▸ TASK DIRECTIONS
Quote the entries below from the line with "C3: 1.5uF (DGND, SRC)" through the line with "Q3: PNP BD140", both ends included, and only those lines.

Top of DATA SECTION

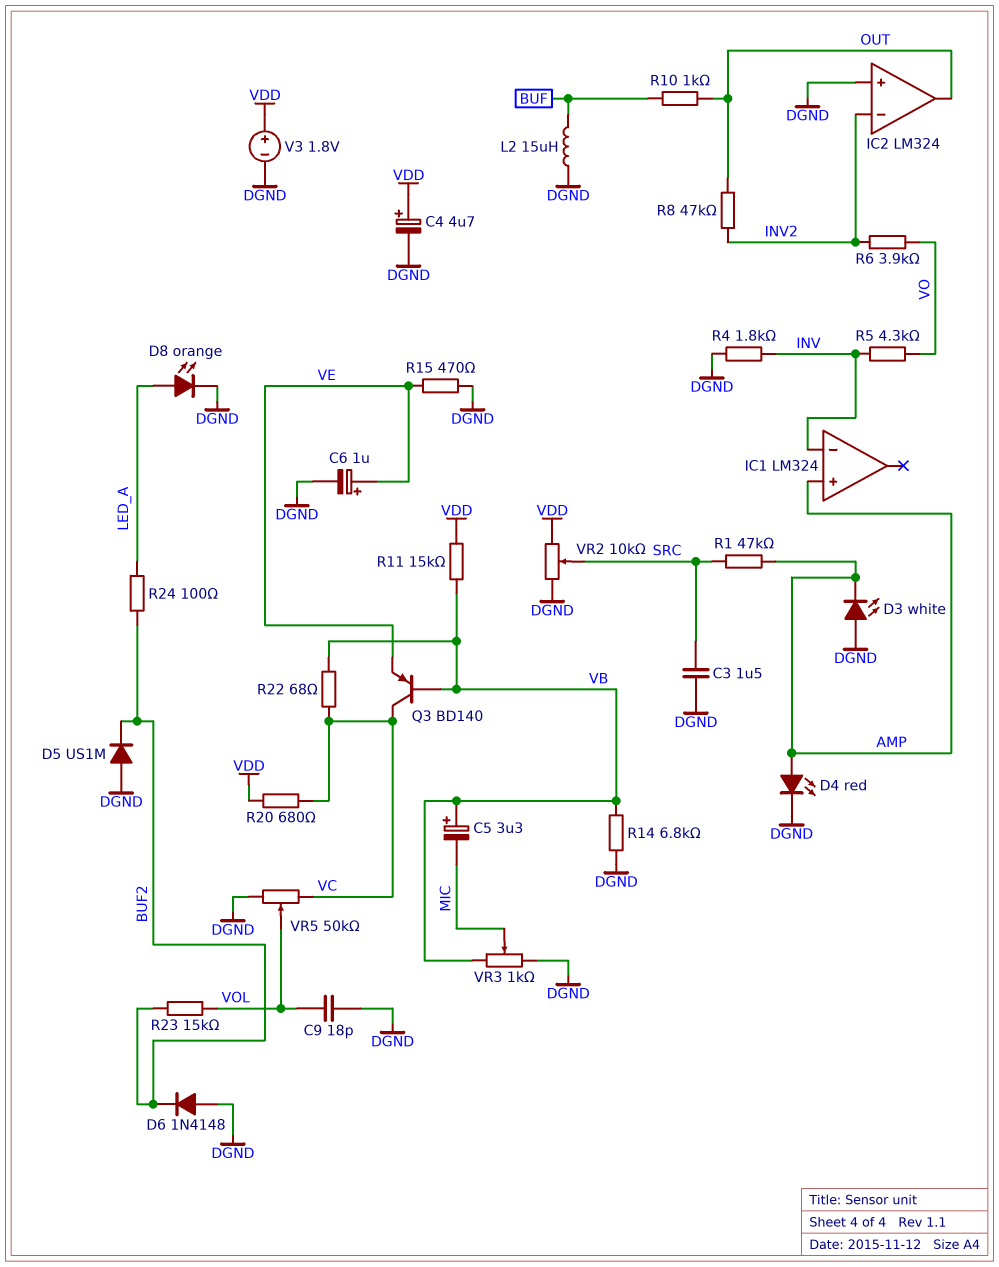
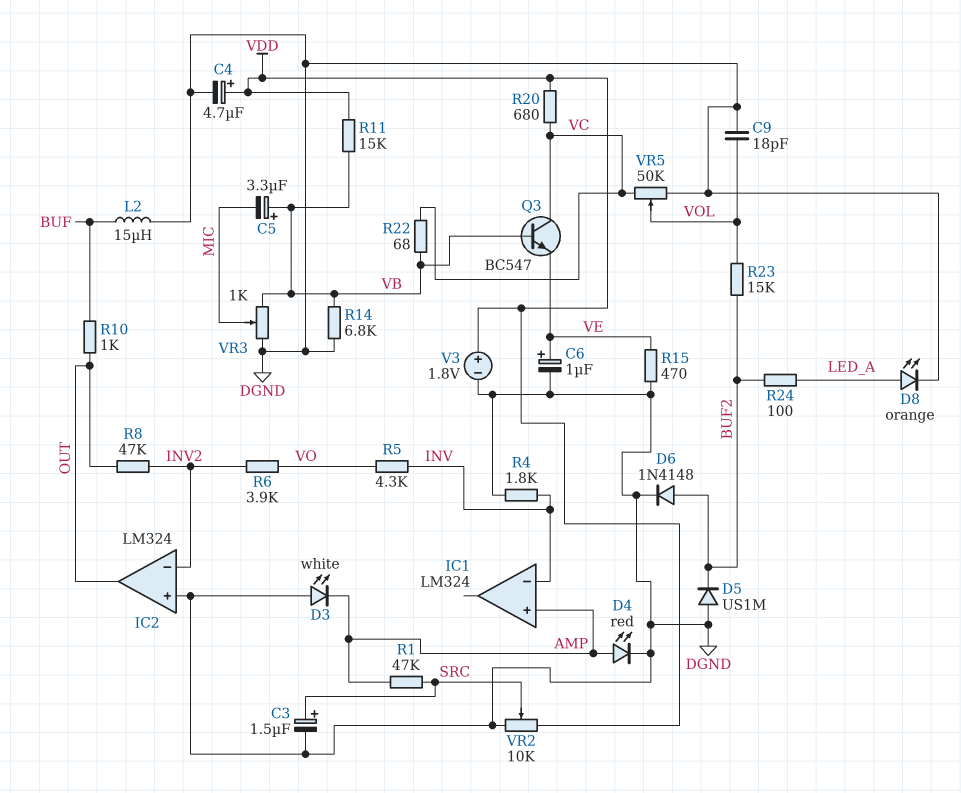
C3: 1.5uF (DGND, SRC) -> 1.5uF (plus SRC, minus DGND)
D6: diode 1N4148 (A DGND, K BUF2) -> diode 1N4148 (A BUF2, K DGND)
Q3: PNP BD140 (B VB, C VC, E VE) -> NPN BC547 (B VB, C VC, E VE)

Bottom of DATA SECTION
Top of DATA SECTION

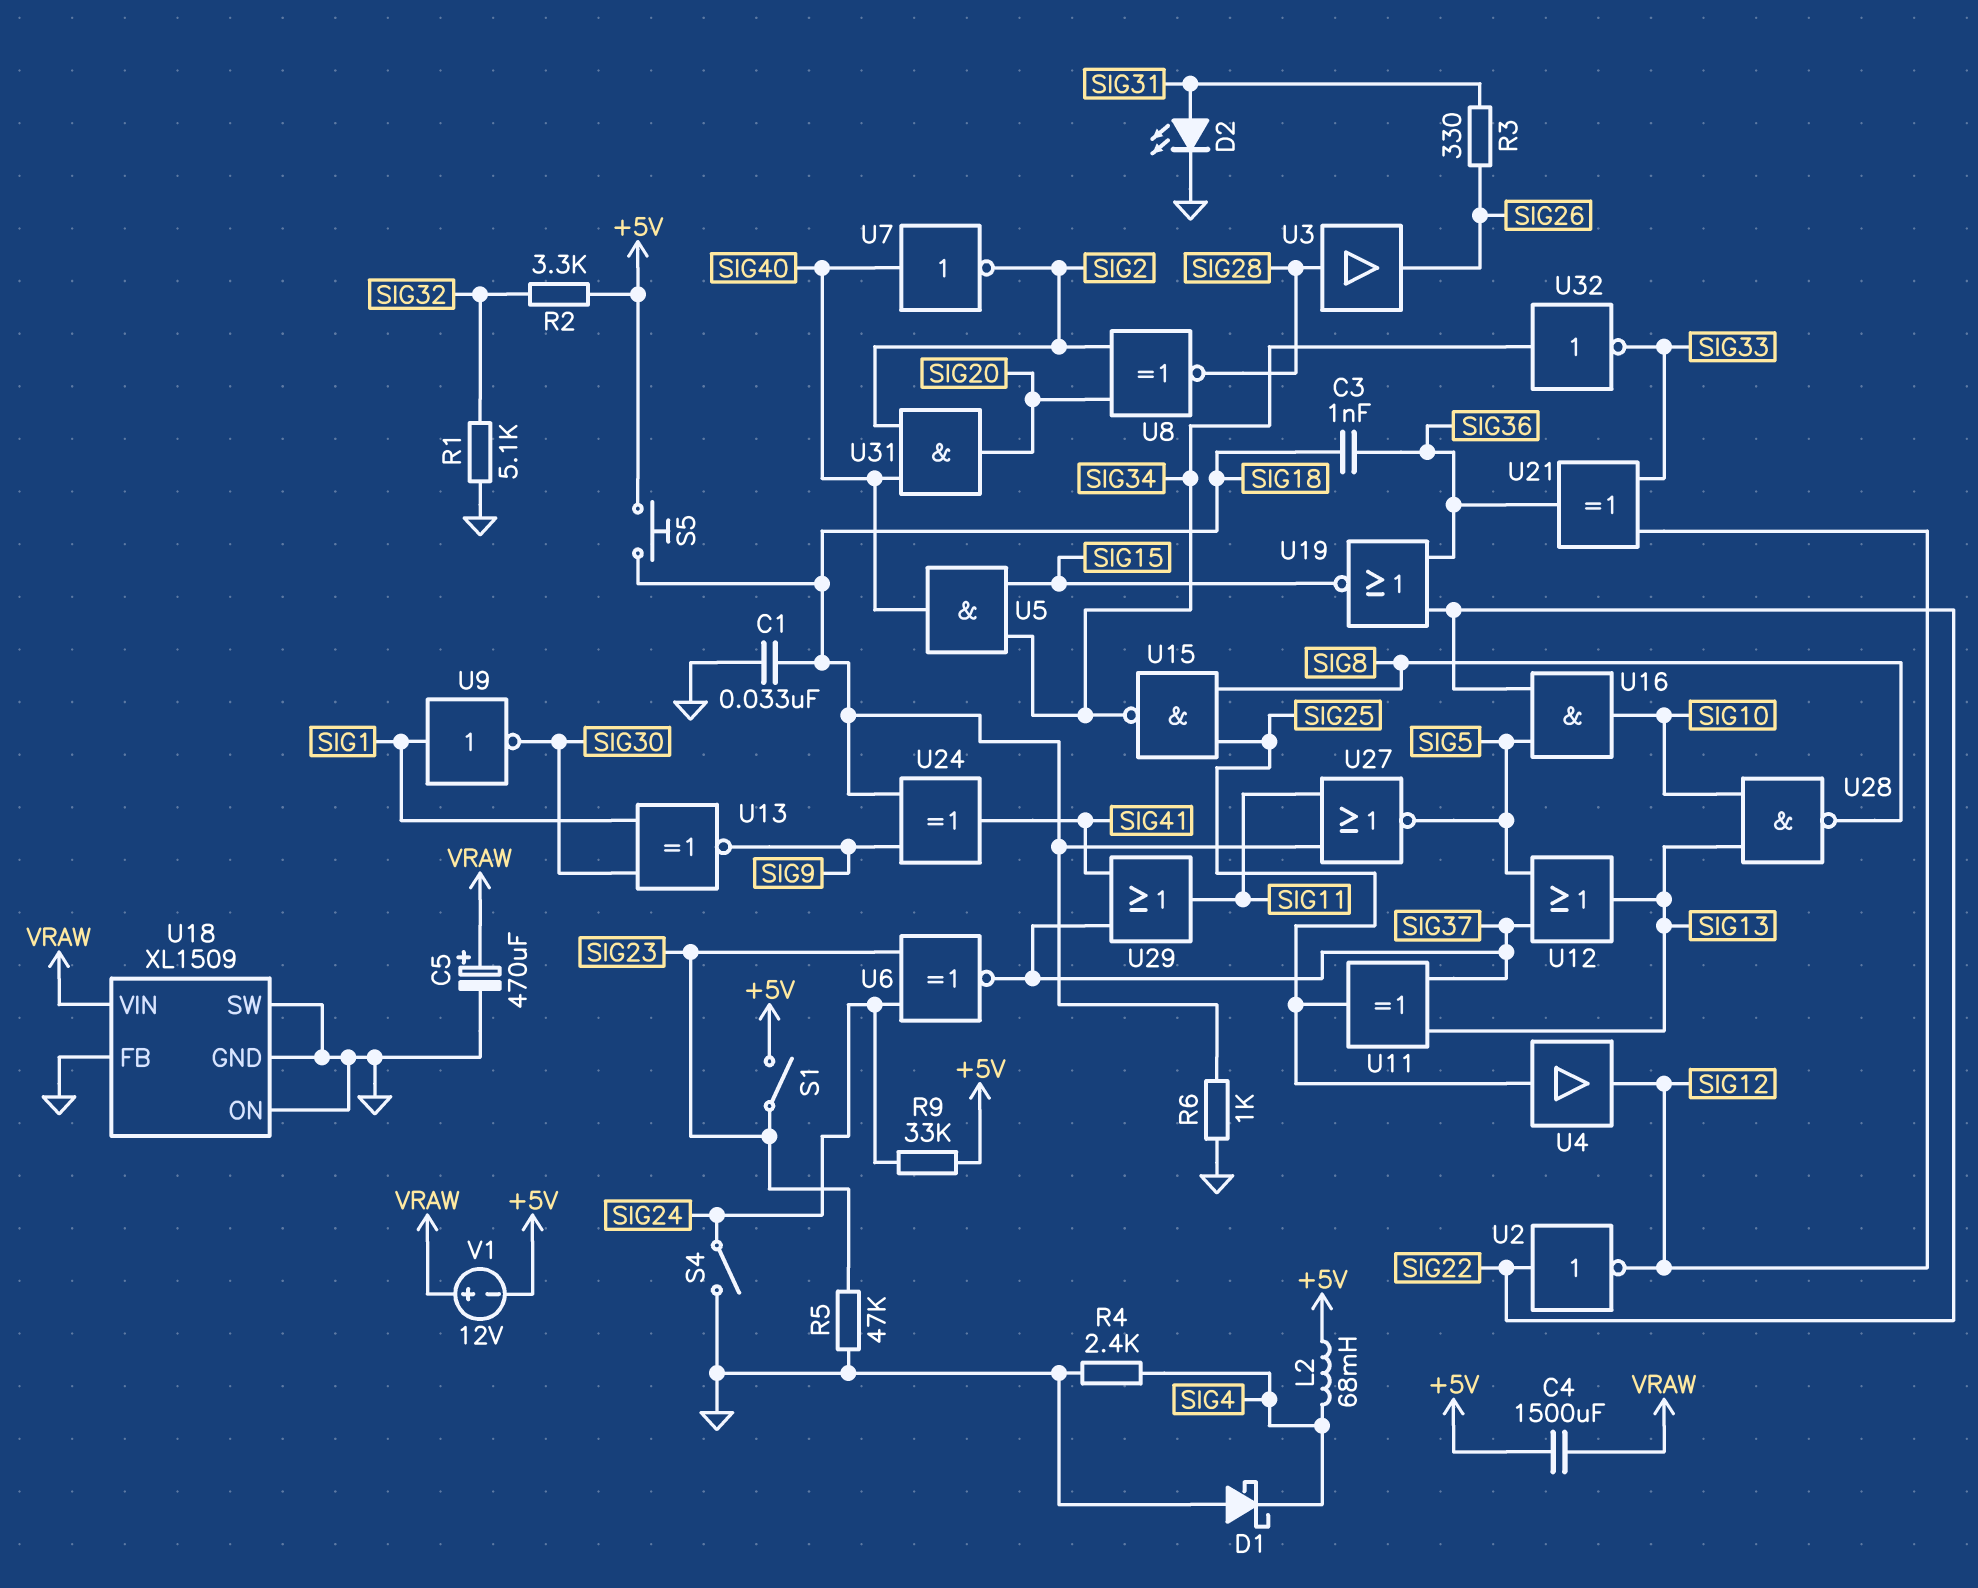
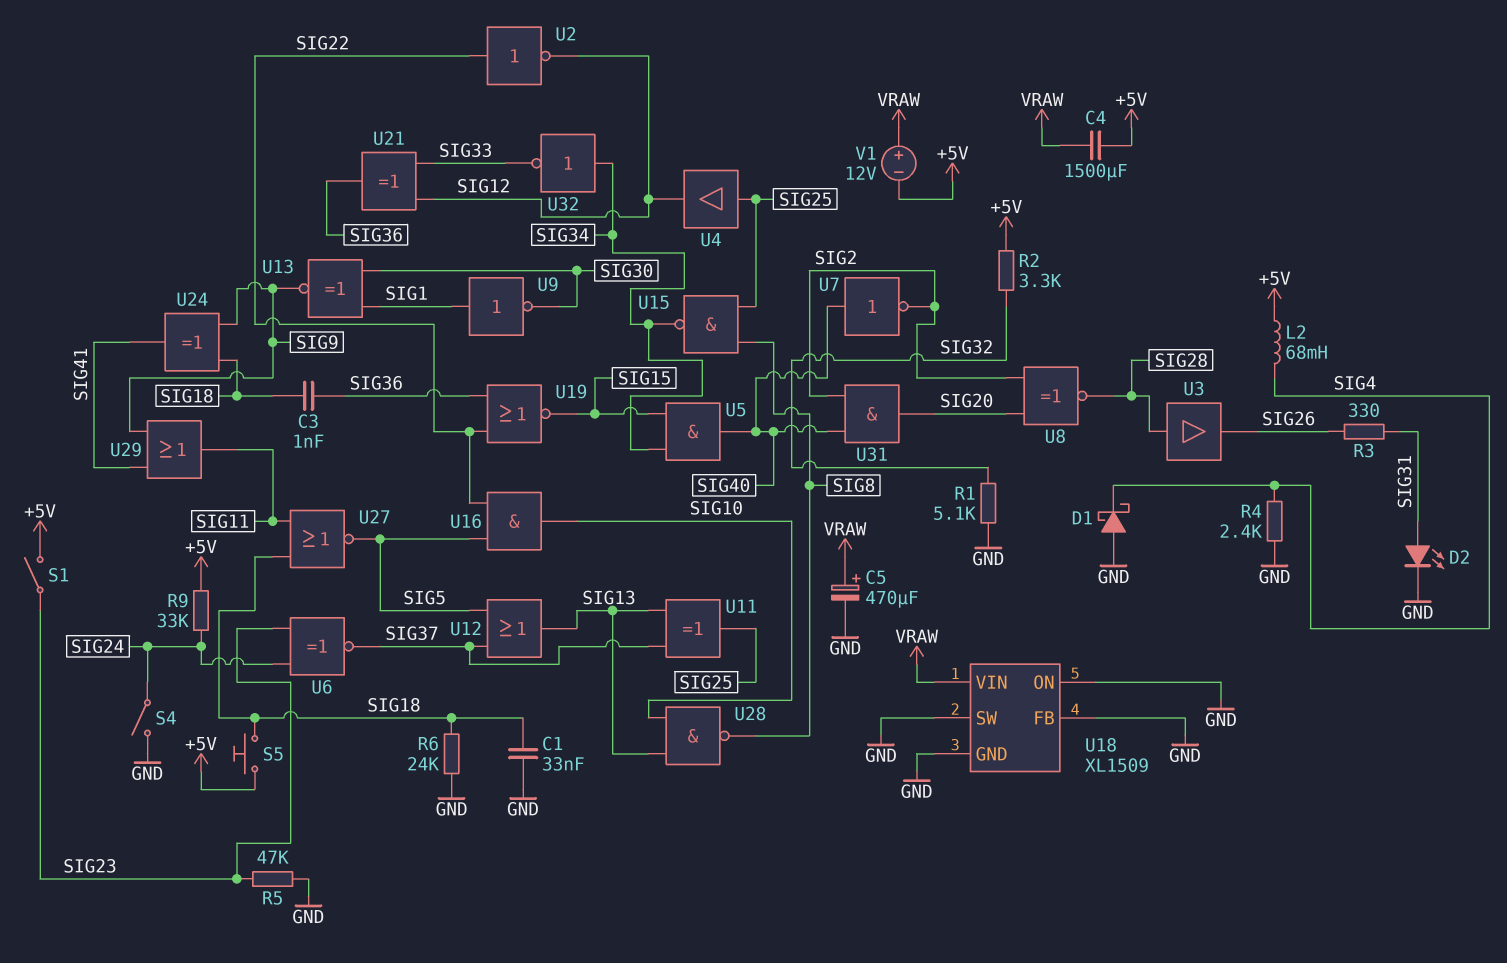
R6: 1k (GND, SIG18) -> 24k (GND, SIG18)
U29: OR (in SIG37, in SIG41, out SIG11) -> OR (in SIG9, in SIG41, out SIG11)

Bottom of DATA SECTION
Top of DATA SECTION

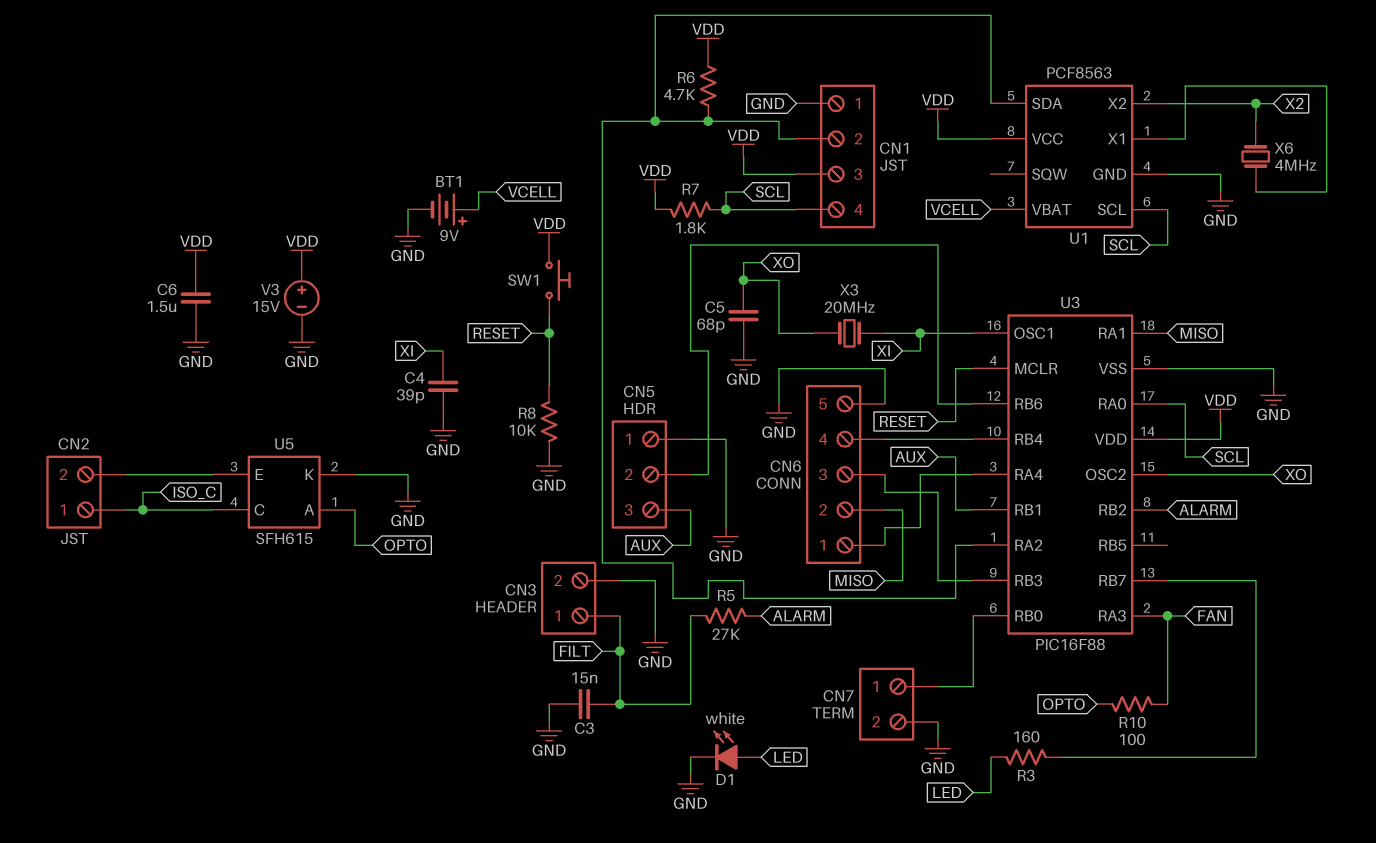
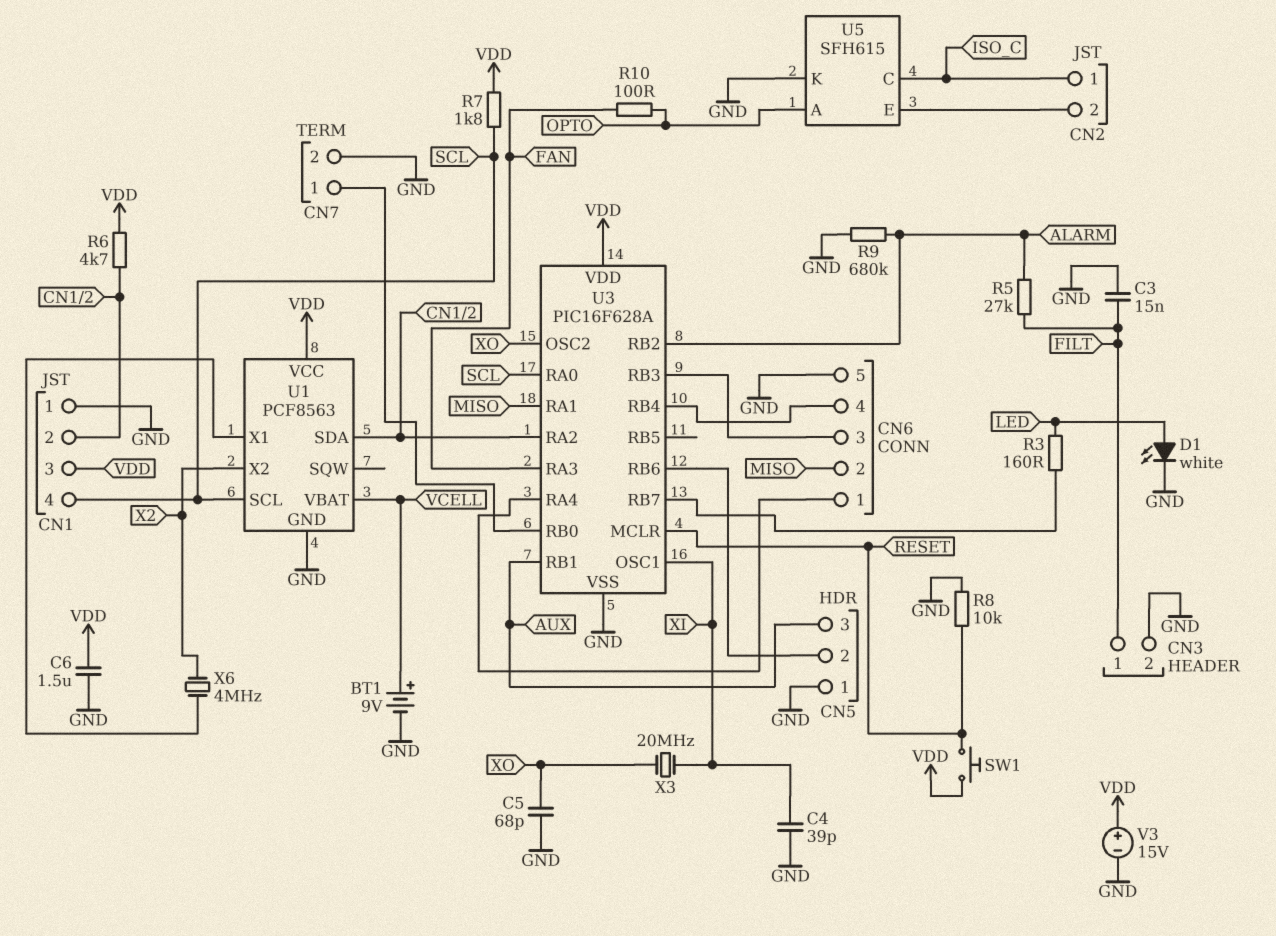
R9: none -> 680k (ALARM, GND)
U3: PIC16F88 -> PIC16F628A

Bottom of DATA SECTION

▸ EXPECTED ANSWER
C3: 1.5uF (DGND, SRC) -> 1.5uF (plus SRC, minus DGND)
D6: diode 1N4148 (A DGND, K BUF2) -> diode 1N4148 (A BUF2, K DGND)
Q3: PNP BD140 (B VB, C VC, E VE) -> NPN BC547 (B VB, C VC, E VE)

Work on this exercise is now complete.